▶ [Items from a dataset]
┄┄┄┄┄┄┄┄┄┄┄┄┄┄┄┄┄┄┄┄
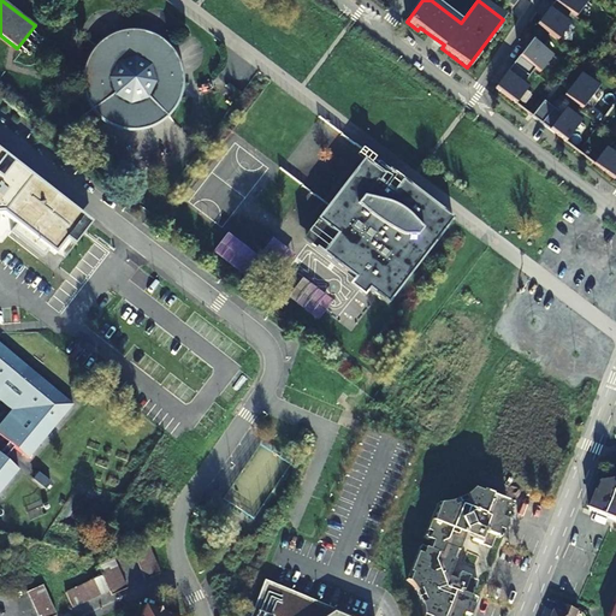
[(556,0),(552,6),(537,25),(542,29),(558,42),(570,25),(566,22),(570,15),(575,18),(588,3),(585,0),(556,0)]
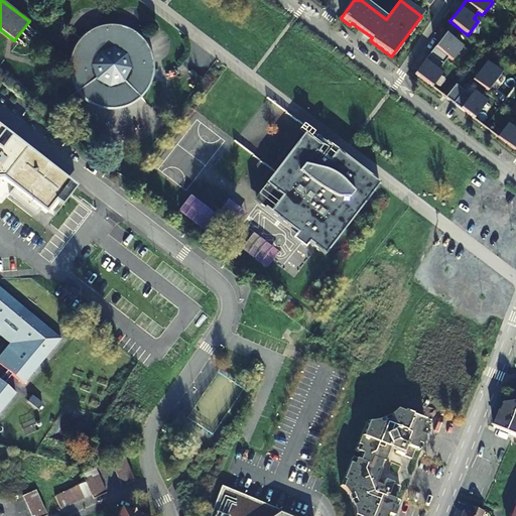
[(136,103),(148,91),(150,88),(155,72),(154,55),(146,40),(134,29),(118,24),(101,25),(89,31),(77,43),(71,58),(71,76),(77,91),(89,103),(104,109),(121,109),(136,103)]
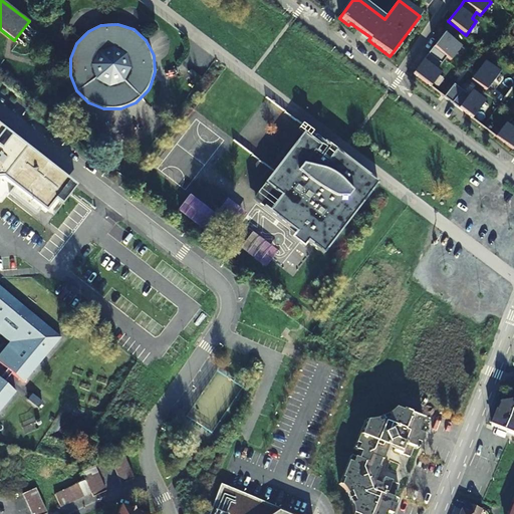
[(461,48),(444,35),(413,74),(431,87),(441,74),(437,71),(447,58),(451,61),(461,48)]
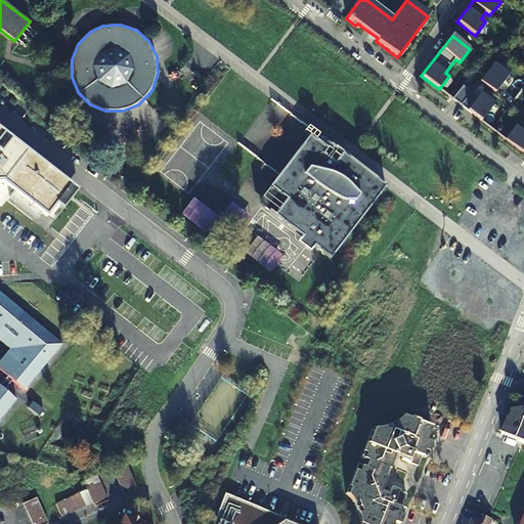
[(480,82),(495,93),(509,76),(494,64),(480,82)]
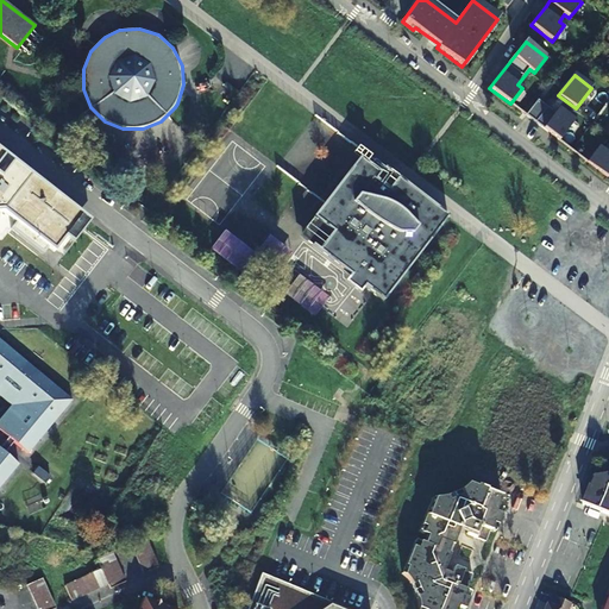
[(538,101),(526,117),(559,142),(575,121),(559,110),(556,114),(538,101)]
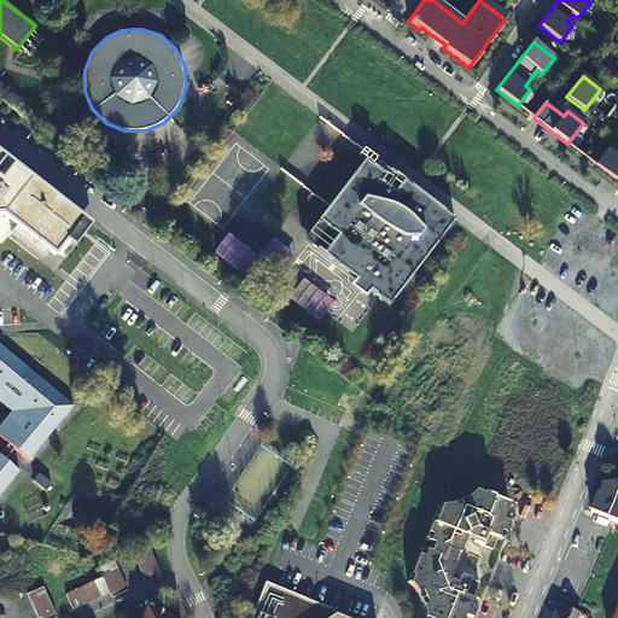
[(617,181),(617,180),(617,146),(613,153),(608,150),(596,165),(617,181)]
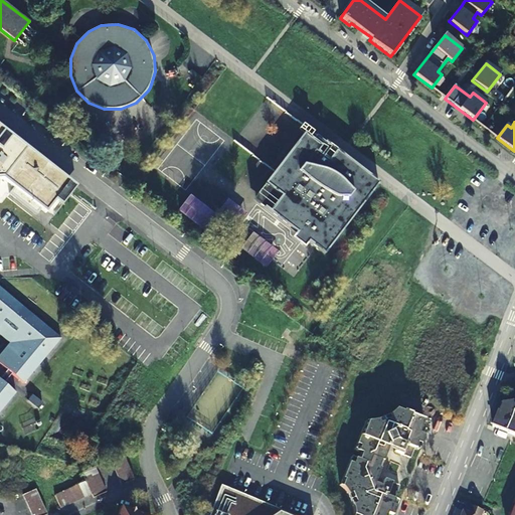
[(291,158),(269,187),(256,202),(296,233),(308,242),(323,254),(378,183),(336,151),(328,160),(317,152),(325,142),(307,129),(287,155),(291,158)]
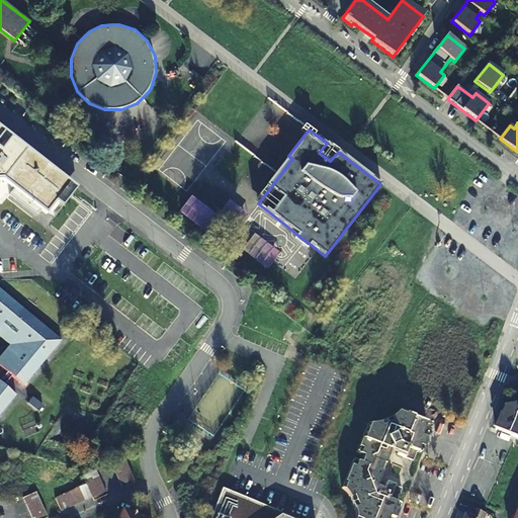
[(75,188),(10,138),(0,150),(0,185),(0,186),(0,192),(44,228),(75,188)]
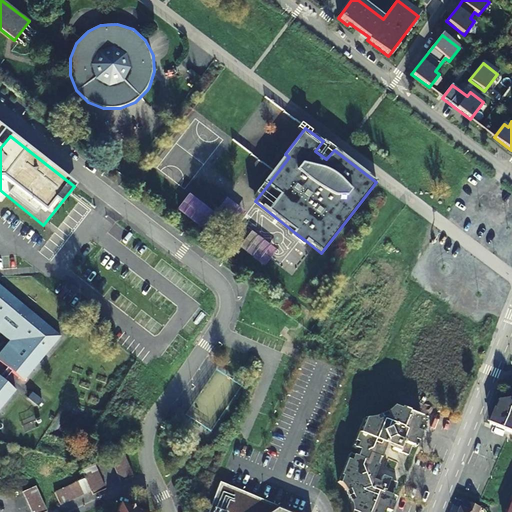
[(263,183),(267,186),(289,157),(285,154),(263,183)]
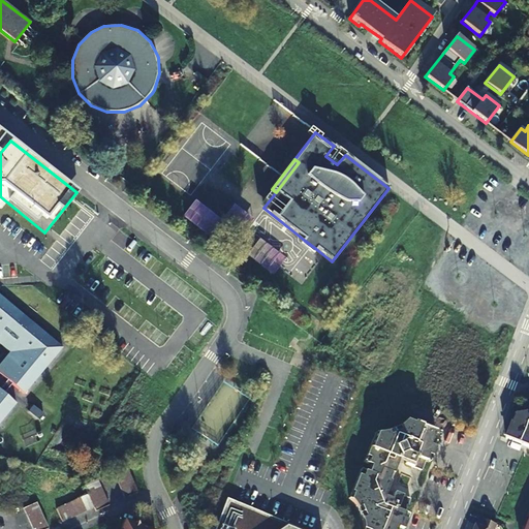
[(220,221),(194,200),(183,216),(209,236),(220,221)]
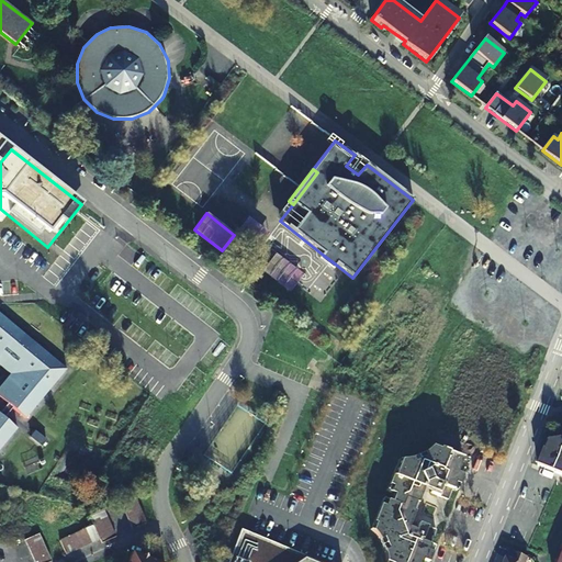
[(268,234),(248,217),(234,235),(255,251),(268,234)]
┄┄┄┄┄┄┄┄┄┄┄┄┄┄┄┄┄┄┄┄
▶ [Directions] Repeat each entry precisely as it appears. Leave the pictures out.

▶ [Answer to this problem]
[(556,0),(552,6),(537,25),(542,29),(558,42),(570,25),(566,22),(570,15),(575,18),(588,3),(585,0),(556,0)]
[(136,103),(148,91),(150,88),(155,72),(154,55),(146,40),(134,29),(118,24),(101,25),(89,31),(77,43),(71,58),(71,76),(77,91),(89,103),(104,109),(121,109),(136,103)]
[(461,48),(444,35),(413,74),(431,87),(441,74),(437,71),(447,58),(451,61),(461,48)]
[(480,82),(495,93),(509,76),(494,64),(480,82)]
[(538,101),(526,117),(559,142),(575,121),(559,110),(556,114),(538,101)]
[(617,181),(617,180),(617,146),(613,153),(608,150),(596,165),(617,181)]
[(291,158),(269,187),(256,202),(296,233),(308,242),(323,254),(378,183),(336,151),(328,160),(317,152),(325,142),(307,129),(287,155),(291,158)]
[(75,188),(10,138),(0,150),(0,185),(0,186),(0,192),(44,228),(75,188)]
[(263,183),(267,186),(289,157),(285,154),(263,183)]
[(220,221),(194,200),(183,216),(209,236),(220,221)]
[(268,234),(248,217),(234,235),(255,251),(268,234)]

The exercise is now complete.